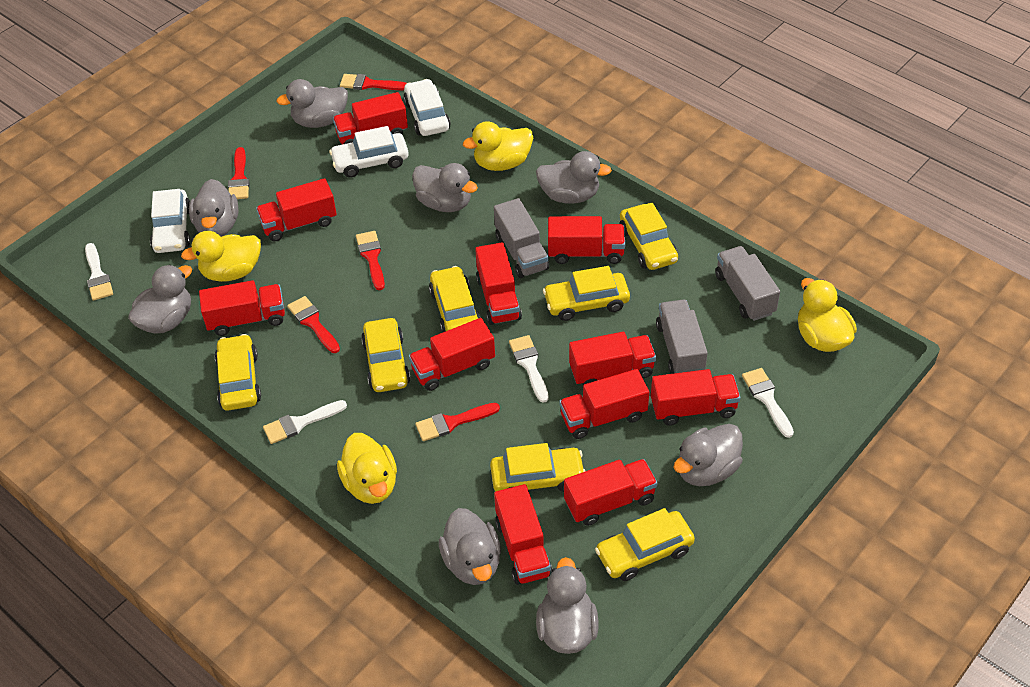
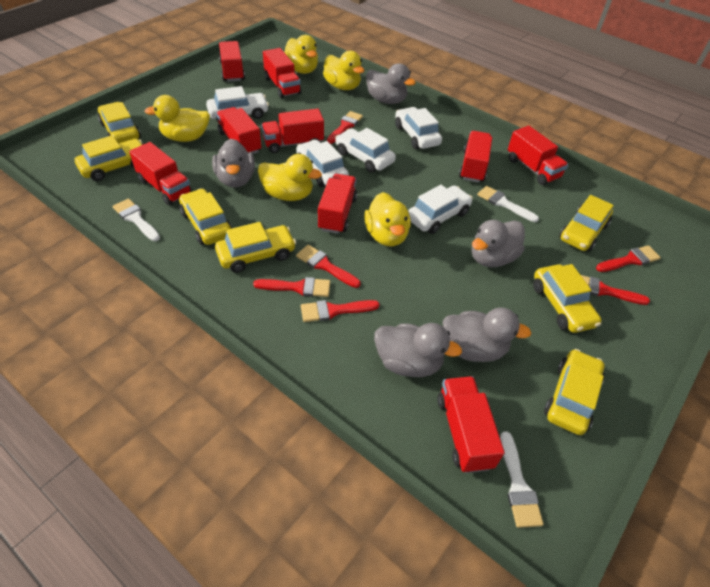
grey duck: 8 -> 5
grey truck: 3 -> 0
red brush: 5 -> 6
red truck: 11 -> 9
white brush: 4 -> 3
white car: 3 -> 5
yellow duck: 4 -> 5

━━━━━━━━━━━━━━━━━━━━━━━━━━━━━━

* Problem description: Pictures aside, restate the entries word for word.

* Answer section:
grey duck: 8 -> 5
grey truck: 3 -> 0
red brush: 5 -> 6
red truck: 11 -> 9
white brush: 4 -> 3
white car: 3 -> 5
yellow duck: 4 -> 5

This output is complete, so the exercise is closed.